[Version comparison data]
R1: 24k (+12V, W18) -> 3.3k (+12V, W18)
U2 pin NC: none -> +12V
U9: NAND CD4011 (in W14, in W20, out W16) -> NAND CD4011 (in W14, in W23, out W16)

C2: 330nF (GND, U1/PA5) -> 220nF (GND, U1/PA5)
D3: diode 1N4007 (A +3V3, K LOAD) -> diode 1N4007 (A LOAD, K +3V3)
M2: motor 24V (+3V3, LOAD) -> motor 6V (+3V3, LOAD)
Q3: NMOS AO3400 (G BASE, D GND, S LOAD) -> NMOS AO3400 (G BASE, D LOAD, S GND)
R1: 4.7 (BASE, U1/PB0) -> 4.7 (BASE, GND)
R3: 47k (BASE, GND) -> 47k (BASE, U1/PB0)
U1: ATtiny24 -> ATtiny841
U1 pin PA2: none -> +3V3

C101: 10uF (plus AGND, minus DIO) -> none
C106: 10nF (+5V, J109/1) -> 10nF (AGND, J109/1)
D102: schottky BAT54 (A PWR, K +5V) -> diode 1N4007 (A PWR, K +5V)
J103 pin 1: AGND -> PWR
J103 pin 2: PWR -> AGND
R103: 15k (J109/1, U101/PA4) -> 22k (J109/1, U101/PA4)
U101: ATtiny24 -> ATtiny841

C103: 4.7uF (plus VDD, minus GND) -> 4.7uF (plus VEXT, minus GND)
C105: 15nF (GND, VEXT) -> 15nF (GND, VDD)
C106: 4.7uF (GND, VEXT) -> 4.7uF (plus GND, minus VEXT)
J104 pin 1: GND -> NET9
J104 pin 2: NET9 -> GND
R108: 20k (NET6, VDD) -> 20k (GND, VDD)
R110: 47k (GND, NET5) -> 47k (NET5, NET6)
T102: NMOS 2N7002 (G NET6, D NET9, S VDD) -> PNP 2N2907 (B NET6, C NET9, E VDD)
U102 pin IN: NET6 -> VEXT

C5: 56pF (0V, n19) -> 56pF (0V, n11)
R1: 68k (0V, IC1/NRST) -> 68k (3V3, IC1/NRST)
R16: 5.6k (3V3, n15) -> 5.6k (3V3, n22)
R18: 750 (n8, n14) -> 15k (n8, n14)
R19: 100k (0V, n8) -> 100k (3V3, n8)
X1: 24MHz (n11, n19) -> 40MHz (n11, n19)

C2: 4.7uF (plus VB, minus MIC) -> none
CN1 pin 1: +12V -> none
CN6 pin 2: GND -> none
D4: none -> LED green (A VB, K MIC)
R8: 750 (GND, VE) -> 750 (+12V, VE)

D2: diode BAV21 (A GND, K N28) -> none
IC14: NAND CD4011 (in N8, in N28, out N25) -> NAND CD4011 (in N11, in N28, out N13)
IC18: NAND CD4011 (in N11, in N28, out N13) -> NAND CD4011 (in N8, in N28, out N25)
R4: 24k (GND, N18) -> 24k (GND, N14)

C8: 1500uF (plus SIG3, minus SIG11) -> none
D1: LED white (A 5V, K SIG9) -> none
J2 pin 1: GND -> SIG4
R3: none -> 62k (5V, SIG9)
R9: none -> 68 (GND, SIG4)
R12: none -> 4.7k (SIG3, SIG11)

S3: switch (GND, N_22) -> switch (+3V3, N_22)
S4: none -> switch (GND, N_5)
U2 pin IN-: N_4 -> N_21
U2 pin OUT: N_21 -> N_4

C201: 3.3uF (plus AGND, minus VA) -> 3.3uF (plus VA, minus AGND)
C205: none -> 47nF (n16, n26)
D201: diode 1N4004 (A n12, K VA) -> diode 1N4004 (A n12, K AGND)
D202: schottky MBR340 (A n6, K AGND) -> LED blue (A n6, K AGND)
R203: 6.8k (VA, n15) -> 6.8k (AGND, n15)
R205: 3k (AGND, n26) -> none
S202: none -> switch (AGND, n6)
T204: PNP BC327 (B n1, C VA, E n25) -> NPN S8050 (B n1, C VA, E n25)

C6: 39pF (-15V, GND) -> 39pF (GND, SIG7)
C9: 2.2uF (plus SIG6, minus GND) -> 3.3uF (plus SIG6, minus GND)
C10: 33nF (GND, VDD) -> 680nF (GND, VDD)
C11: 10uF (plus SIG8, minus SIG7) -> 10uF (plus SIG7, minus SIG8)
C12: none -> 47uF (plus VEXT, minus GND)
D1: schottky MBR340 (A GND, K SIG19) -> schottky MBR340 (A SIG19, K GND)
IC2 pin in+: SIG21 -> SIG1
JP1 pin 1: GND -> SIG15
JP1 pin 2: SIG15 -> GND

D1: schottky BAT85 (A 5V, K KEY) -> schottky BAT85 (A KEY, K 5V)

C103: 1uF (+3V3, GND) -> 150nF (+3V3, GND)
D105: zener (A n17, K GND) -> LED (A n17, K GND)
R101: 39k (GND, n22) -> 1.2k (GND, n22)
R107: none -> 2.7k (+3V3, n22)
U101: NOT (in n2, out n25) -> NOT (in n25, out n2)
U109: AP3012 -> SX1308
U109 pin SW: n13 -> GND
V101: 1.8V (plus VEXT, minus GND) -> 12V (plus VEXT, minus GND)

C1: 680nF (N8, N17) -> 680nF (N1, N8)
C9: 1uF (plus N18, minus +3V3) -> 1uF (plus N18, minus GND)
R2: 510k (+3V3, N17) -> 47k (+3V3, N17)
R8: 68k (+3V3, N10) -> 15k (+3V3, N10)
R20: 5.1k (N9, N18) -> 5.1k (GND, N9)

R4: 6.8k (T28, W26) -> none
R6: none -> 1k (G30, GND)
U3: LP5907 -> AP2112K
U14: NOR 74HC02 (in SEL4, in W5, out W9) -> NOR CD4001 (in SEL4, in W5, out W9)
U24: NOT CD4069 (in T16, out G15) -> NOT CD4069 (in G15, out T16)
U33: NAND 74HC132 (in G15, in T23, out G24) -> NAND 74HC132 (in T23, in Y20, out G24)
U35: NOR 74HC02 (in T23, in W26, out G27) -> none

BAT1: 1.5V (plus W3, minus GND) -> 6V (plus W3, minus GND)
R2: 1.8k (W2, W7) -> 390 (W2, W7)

▶ _Problem to work on_
Which lines above contain the word "switch"? Copy each one.

▶ _Exercise solution_
S3: switch (GND, N_22) -> switch (+3V3, N_22)
S4: none -> switch (GND, N_5)
S202: none -> switch (AGND, n6)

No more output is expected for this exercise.